Your instructions :: Please retype the data in full, exactly as given.

(Records for the exercise begins)

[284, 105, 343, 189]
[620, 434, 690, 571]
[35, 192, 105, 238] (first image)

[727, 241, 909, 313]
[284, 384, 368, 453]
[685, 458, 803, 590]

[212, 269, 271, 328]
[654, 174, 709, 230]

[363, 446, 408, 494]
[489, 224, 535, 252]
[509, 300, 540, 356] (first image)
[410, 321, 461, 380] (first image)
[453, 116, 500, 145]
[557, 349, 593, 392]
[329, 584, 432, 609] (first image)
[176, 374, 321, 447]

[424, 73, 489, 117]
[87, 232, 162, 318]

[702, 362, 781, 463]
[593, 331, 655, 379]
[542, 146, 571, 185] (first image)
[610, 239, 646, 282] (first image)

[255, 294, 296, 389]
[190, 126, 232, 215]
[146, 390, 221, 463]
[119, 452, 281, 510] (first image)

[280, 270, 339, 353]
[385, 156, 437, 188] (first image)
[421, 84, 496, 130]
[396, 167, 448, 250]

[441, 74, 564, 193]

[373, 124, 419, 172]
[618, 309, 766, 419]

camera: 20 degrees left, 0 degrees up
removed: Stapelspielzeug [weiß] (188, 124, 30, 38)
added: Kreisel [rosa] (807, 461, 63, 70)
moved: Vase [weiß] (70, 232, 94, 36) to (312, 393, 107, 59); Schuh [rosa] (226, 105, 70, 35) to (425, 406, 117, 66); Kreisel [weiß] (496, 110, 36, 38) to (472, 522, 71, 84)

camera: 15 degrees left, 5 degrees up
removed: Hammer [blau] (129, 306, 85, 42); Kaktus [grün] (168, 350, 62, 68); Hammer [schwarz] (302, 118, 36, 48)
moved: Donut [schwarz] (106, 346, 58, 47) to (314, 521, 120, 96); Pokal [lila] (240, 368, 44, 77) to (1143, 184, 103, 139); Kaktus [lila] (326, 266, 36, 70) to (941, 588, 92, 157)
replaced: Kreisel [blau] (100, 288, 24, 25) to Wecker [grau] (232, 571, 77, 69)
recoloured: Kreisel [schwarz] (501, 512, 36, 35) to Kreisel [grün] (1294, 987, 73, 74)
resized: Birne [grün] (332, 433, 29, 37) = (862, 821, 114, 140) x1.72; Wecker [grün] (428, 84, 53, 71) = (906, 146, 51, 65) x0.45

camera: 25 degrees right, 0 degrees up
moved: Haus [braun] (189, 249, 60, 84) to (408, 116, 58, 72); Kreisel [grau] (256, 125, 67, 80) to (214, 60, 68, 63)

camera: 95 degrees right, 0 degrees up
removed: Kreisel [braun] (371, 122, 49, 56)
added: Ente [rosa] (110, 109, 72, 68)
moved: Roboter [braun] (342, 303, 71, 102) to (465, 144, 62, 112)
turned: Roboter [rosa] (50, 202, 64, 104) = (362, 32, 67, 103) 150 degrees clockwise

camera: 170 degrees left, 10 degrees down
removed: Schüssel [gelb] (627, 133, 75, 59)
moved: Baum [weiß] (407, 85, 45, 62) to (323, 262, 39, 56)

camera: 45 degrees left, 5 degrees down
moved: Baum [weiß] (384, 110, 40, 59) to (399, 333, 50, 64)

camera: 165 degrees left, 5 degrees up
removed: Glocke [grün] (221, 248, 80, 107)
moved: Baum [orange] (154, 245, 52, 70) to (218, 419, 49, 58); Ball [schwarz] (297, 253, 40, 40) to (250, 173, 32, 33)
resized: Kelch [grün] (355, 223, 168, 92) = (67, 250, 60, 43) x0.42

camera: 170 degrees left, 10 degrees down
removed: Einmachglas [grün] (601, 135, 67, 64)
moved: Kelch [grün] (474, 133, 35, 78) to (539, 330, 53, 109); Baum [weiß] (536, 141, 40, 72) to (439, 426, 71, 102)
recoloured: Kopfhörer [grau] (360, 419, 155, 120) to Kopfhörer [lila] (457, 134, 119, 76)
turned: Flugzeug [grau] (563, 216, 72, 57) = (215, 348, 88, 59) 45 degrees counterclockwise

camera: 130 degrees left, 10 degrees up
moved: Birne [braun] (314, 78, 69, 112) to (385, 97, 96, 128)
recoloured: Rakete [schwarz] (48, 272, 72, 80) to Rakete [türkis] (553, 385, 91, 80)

(Records for the exercise ends)

Answer below ::
[284, 105, 343, 189]
[620, 434, 690, 571]
[35, 192, 105, 238] (first image)

[727, 241, 909, 313]
[284, 384, 368, 453]
[685, 458, 803, 590]

[212, 269, 271, 328]
[654, 174, 709, 230]

[363, 446, 408, 494]
[489, 224, 535, 252]
[509, 300, 540, 356] (first image)
[410, 321, 461, 380] (first image)
[453, 116, 500, 145]
[557, 349, 593, 392]
[329, 584, 432, 609] (first image)
[176, 374, 321, 447]

[424, 73, 489, 117]
[87, 232, 162, 318]

[702, 362, 781, 463]
[593, 331, 655, 379]
[542, 146, 571, 185] (first image)
[610, 239, 646, 282] (first image)

[255, 294, 296, 389]
[190, 126, 232, 215]
[146, 390, 221, 463]
[119, 452, 281, 510] (first image)

[280, 270, 339, 353]
[385, 156, 437, 188] (first image)
[421, 84, 496, 130]
[396, 167, 448, 250]

[441, 74, 564, 193]

[373, 124, 419, 172]
[618, 309, 766, 419]

camera: 20 degrees left, 0 degrees up
removed: Stapelspielzeug [weiß] (188, 124, 30, 38)
added: Kreisel [rosa] (807, 461, 63, 70)
moved: Vase [weiß] (70, 232, 94, 36) to (312, 393, 107, 59); Schuh [rosa] (226, 105, 70, 35) to (425, 406, 117, 66); Kreisel [weiß] (496, 110, 36, 38) to (472, 522, 71, 84)

camera: 15 degrees left, 5 degrees up
removed: Hammer [blau] (129, 306, 85, 42); Kaktus [grün] (168, 350, 62, 68); Hammer [schwarz] (302, 118, 36, 48)
moved: Donut [schwarz] (106, 346, 58, 47) to (314, 521, 120, 96); Pokal [lila] (240, 368, 44, 77) to (1143, 184, 103, 139); Kaktus [lila] (326, 266, 36, 70) to (941, 588, 92, 157)
replaced: Kreisel [blau] (100, 288, 24, 25) to Wecker [grau] (232, 571, 77, 69)
recoloured: Kreisel [schwarz] (501, 512, 36, 35) to Kreisel [grün] (1294, 987, 73, 74)
resized: Birne [grün] (332, 433, 29, 37) = (862, 821, 114, 140) x1.72; Wecker [grün] (428, 84, 53, 71) = (906, 146, 51, 65) x0.45

camera: 25 degrees right, 0 degrees up
moved: Haus [braun] (189, 249, 60, 84) to (408, 116, 58, 72); Kreisel [grau] (256, 125, 67, 80) to (214, 60, 68, 63)

camera: 95 degrees right, 0 degrees up
removed: Kreisel [braun] (371, 122, 49, 56)
added: Ente [rosa] (110, 109, 72, 68)
moved: Roboter [braun] (342, 303, 71, 102) to (465, 144, 62, 112)
turned: Roboter [rosa] (50, 202, 64, 104) = (362, 32, 67, 103) 150 degrees clockwise

camera: 170 degrees left, 10 degrees down
removed: Schüssel [gelb] (627, 133, 75, 59)
moved: Baum [weiß] (407, 85, 45, 62) to (323, 262, 39, 56)

camera: 45 degrees left, 5 degrees down
moved: Baum [weiß] (384, 110, 40, 59) to (399, 333, 50, 64)

camera: 165 degrees left, 5 degrees up
removed: Glocke [grün] (221, 248, 80, 107)
moved: Baum [orange] (154, 245, 52, 70) to (218, 419, 49, 58); Ball [schwarz] (297, 253, 40, 40) to (250, 173, 32, 33)
resized: Kelch [grün] (355, 223, 168, 92) = (67, 250, 60, 43) x0.42

camera: 170 degrees left, 10 degrees down
removed: Einmachglas [grün] (601, 135, 67, 64)
moved: Kelch [grün] (474, 133, 35, 78) to (539, 330, 53, 109); Baum [weiß] (536, 141, 40, 72) to (439, 426, 71, 102)
recoloured: Kopfhörer [grau] (360, 419, 155, 120) to Kopfhörer [lila] (457, 134, 119, 76)
turned: Flugzeug [grau] (563, 216, 72, 57) = (215, 348, 88, 59) 45 degrees counterclockwise

camera: 130 degrees left, 10 degrees up
moved: Birne [braun] (314, 78, 69, 112) to (385, 97, 96, 128)
recoloured: Rakete [schwarz] (48, 272, 72, 80) to Rakete [türkis] (553, 385, 91, 80)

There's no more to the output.